■ REQUIRED ACTION ■
Copy out, from the data below, each line in which the word "AGND" occurs.

Content revision data
┏━━

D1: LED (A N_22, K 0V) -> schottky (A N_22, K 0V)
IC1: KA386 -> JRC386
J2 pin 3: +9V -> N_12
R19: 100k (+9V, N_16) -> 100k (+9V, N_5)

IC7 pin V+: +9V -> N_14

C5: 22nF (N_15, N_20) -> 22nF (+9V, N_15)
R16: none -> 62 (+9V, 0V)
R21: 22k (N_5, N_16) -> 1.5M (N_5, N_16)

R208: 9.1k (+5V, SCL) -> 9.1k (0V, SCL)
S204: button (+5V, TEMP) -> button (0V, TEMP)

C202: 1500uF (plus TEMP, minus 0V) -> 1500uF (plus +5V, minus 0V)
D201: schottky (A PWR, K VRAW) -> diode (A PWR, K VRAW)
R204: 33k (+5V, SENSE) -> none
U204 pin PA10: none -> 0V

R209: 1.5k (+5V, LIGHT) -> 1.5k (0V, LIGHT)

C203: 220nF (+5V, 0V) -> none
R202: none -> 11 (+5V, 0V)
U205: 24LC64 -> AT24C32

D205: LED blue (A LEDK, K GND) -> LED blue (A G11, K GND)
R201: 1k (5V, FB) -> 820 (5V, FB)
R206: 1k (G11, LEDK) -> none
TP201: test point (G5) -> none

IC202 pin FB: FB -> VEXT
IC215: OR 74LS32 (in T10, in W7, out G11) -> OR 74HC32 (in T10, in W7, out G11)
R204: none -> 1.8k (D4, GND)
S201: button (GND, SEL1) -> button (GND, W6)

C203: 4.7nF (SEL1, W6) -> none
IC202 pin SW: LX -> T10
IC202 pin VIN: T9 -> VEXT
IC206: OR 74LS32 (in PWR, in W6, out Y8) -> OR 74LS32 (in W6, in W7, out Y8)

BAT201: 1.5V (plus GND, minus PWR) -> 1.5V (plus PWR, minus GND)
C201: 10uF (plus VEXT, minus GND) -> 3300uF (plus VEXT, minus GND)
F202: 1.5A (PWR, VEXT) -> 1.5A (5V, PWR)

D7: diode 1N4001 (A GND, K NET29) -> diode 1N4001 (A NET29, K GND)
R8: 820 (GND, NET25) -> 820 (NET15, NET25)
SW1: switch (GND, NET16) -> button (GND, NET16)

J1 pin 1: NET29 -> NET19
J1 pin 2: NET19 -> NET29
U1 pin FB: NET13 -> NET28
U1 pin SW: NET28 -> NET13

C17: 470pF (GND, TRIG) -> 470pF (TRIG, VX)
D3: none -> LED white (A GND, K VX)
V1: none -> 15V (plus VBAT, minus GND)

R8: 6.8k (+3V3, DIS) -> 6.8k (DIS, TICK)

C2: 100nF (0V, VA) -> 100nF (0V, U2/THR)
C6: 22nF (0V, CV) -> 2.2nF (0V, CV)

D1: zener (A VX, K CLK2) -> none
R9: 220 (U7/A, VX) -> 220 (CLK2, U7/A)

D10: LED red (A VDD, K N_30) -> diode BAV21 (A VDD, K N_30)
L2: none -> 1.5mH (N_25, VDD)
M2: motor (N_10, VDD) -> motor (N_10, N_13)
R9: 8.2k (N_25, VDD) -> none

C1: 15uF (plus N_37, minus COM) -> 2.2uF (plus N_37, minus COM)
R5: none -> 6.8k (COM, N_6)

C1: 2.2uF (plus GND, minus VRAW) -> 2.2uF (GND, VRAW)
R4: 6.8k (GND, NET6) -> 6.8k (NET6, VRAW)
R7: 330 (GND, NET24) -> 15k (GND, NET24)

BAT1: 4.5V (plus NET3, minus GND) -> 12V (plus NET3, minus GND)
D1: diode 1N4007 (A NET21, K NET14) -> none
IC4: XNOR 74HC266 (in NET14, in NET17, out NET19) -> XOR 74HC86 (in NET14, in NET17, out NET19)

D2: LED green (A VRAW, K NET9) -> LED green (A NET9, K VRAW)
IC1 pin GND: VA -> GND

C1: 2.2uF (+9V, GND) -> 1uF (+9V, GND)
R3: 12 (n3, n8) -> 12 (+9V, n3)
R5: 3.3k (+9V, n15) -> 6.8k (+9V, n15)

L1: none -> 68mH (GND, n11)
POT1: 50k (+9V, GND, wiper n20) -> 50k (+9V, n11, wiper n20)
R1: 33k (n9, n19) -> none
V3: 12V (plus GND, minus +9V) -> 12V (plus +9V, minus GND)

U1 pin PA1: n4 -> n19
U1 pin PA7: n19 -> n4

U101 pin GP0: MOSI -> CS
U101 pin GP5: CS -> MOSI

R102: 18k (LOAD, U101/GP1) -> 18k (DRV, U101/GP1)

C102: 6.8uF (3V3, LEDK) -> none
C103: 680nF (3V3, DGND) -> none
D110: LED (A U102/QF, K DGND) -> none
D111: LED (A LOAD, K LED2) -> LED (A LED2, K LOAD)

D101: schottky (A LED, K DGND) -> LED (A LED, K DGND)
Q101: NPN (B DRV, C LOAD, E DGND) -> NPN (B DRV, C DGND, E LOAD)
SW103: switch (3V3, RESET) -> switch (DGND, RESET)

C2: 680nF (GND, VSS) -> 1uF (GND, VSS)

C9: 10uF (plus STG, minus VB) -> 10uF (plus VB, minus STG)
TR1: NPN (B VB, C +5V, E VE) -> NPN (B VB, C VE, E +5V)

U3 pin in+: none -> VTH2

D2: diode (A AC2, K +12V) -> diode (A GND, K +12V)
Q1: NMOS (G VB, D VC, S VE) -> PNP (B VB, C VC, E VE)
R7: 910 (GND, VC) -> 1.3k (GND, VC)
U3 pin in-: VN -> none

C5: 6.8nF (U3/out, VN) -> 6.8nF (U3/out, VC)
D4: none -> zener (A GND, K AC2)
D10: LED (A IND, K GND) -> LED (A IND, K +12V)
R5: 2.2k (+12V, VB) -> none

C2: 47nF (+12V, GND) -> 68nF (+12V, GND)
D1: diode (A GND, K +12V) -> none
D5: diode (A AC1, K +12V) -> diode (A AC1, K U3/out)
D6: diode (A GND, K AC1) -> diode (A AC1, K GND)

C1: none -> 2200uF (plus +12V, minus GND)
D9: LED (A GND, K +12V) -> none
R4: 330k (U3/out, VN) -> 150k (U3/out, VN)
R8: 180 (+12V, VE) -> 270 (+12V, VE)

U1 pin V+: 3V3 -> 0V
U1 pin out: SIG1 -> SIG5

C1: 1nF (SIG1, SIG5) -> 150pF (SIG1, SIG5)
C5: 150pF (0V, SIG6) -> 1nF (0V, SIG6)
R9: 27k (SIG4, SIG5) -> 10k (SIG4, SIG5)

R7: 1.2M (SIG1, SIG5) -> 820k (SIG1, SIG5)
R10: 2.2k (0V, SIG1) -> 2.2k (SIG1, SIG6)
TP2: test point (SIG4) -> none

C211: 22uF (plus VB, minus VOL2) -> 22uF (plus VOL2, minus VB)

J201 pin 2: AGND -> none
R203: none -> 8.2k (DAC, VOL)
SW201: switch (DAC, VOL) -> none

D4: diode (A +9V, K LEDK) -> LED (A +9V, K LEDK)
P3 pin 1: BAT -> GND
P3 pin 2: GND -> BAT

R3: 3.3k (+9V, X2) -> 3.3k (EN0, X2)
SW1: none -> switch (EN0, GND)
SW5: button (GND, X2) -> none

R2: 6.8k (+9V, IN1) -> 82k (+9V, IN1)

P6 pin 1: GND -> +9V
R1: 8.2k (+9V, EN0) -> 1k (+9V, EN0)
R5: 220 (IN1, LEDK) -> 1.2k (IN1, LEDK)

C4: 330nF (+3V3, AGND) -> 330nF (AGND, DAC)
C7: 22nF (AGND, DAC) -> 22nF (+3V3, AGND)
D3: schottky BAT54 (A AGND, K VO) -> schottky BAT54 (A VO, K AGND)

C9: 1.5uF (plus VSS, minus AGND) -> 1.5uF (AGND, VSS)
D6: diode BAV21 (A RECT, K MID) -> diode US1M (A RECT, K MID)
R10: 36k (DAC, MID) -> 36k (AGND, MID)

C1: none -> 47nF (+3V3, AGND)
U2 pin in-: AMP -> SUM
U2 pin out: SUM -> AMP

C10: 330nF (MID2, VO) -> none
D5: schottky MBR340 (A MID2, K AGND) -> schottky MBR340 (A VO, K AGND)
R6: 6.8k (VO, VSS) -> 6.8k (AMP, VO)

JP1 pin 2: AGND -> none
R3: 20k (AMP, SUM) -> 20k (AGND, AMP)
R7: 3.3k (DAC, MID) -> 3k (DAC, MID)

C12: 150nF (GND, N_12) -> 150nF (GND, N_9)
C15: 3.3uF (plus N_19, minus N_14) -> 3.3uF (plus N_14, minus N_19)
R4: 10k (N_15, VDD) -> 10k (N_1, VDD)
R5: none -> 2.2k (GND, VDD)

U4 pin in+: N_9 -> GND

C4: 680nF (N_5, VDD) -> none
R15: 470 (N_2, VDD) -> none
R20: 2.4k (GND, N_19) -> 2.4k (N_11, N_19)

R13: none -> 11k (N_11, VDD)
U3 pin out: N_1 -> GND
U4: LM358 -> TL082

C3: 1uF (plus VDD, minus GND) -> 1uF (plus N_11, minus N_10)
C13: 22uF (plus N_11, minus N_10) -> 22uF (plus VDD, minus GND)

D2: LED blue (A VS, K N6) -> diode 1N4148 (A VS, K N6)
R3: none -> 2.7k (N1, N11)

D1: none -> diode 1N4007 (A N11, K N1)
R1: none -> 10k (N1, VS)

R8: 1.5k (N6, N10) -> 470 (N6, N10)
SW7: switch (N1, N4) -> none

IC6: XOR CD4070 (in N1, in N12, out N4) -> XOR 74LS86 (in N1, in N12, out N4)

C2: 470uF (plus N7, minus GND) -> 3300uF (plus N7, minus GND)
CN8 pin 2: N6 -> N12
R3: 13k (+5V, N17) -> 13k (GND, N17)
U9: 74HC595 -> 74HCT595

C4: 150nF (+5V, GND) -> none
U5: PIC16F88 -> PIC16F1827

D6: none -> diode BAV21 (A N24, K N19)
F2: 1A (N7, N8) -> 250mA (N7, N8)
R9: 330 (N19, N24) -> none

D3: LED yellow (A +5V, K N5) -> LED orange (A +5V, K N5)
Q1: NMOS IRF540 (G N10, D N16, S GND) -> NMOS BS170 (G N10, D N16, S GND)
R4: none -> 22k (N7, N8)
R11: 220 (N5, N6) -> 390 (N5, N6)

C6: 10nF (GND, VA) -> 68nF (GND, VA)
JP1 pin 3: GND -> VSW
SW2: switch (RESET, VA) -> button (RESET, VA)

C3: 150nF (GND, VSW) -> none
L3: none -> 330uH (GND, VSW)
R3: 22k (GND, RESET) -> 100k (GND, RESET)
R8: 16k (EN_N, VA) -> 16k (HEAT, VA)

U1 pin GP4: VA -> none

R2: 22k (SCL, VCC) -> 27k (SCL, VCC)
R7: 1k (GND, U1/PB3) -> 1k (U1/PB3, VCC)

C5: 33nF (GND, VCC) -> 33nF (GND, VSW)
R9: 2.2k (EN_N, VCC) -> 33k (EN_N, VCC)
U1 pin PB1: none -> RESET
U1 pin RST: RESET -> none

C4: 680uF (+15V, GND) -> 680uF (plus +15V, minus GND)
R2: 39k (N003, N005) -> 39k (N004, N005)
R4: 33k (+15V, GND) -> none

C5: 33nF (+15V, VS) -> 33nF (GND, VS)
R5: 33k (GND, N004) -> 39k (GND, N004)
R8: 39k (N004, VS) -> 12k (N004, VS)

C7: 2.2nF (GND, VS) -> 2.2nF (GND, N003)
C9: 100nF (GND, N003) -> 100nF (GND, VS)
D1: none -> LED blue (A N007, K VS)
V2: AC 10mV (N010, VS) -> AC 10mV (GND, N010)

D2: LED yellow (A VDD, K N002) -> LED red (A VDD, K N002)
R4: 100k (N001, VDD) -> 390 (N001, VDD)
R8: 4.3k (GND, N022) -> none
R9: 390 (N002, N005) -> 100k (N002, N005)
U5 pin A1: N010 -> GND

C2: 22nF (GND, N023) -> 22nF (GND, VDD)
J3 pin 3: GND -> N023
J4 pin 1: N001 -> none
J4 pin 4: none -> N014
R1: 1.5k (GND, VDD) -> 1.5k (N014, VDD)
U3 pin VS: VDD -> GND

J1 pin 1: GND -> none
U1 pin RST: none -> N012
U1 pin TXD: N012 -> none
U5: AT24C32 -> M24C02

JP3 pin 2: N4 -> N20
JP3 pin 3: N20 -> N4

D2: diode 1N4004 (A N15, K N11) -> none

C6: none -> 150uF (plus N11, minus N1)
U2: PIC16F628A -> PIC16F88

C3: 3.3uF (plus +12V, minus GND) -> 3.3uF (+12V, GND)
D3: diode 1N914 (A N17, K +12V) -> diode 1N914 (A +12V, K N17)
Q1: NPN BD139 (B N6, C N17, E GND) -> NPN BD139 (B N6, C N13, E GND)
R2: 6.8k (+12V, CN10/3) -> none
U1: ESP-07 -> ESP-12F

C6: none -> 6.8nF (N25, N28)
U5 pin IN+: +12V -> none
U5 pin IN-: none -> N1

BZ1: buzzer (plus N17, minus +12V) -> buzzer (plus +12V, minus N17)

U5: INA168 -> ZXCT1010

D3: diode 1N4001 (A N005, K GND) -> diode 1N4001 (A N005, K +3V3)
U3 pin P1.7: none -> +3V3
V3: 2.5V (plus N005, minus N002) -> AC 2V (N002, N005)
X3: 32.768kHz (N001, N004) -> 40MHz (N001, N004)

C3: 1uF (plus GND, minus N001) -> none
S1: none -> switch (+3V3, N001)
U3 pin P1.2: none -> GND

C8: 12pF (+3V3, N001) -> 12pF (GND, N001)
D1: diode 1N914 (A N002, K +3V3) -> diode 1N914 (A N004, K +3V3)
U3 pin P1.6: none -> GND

┗━━

■ FINAL ANSWER ■
J201 pin 2: AGND -> none
C4: 330nF (+3V3, AGND) -> 330nF (AGND, DAC)
C7: 22nF (AGND, DAC) -> 22nF (+3V3, AGND)
D3: schottky BAT54 (A AGND, K VO) -> schottky BAT54 (A VO, K AGND)
C9: 1.5uF (plus VSS, minus AGND) -> 1.5uF (AGND, VSS)
R10: 36k (DAC, MID) -> 36k (AGND, MID)
C1: none -> 47nF (+3V3, AGND)
D5: schottky MBR340 (A MID2, K AGND) -> schottky MBR340 (A VO, K AGND)
JP1 pin 2: AGND -> none
R3: 20k (AMP, SUM) -> 20k (AGND, AMP)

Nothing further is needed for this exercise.